**What you will do:**
Lines below that include the word "pink" should each be copied.

(Colored shape tracking data)
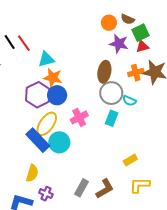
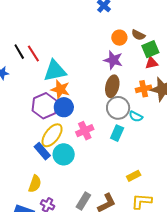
purple star: (119, 44) -> (113, 60), moved
cyan triangle: (46, 59) -> (55, 71), size x1.4
blue rectangle: (38, 140) -> (42, 151), size x0.7

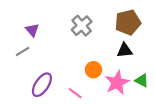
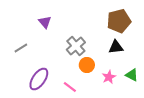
gray cross: (82, 26) -> (76, 46), moved
purple triangle: (32, 30) -> (45, 22), moved
pink star: (117, 83) -> (109, 77), size x0.6

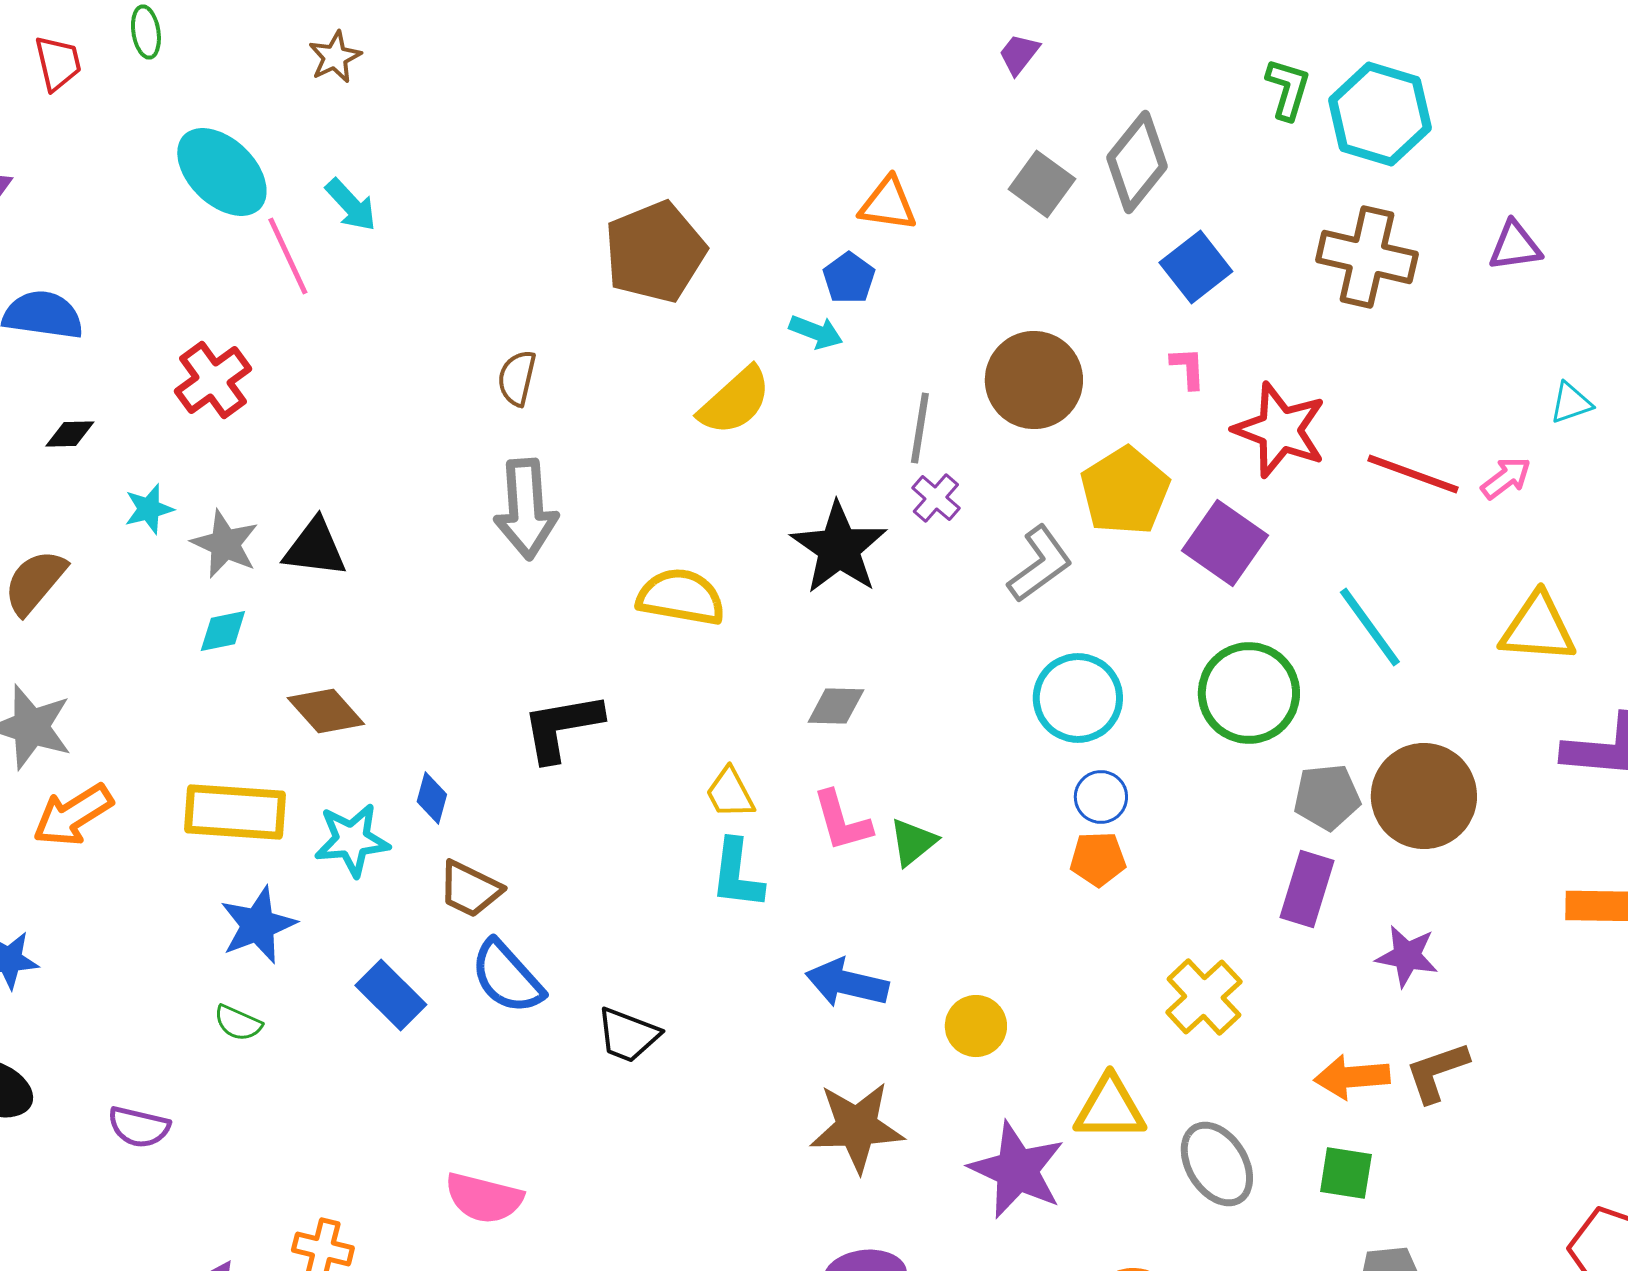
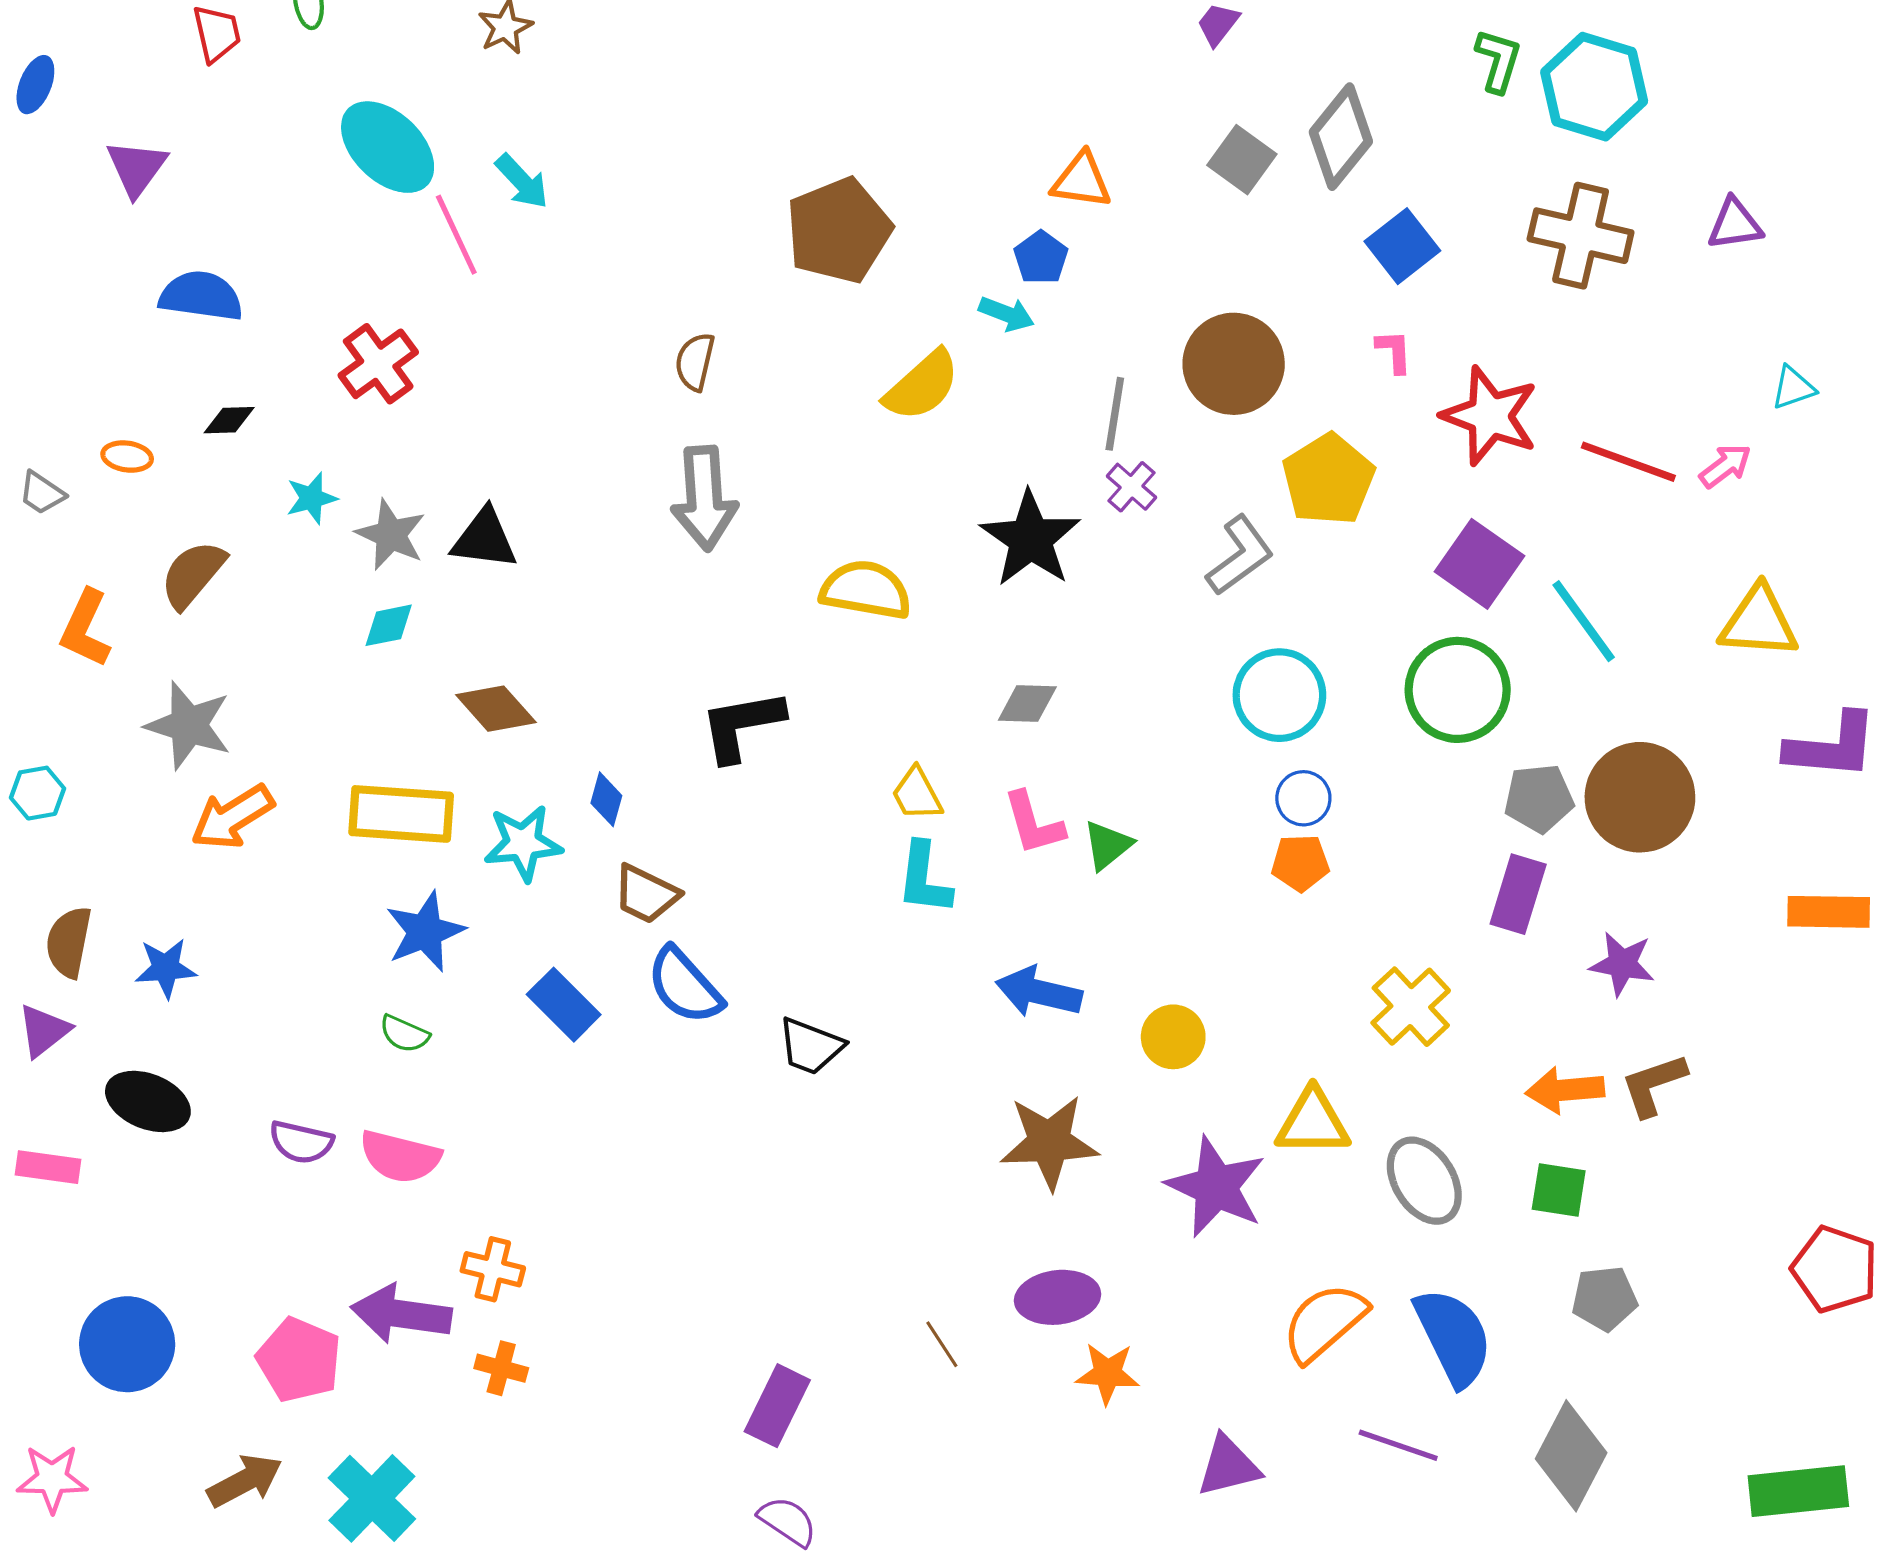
purple square: (1225, 543) -> (1479, 564), moved
pink semicircle: (484, 1198) -> (400, 1157), moved

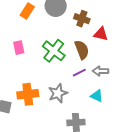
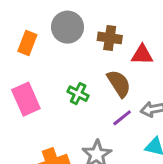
pink rectangle: (19, 48) -> (26, 99), size x1.5
green cross: (54, 51) -> (78, 94), size x0.6

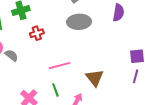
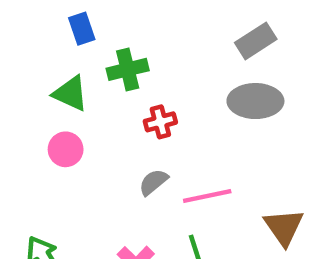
gray semicircle: (11, 55) -> (153, 182), moved, turned -80

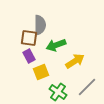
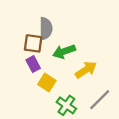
yellow square: (41, 72) -> (47, 82), turned -35

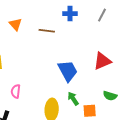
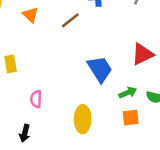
brown line: (47, 31) -> (70, 20), turned -42
green arrow: (73, 99) -> (128, 93), moved, turned 104

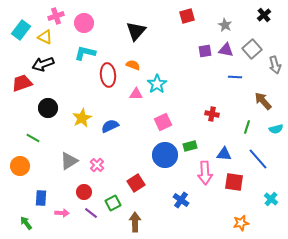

**Your response:**
pink star: (117, 83) -> (109, 77), size x0.6
pink semicircle: (484, 1198) -> (400, 1157), moved
pink rectangle: (19, 48) -> (26, 99), size x1.5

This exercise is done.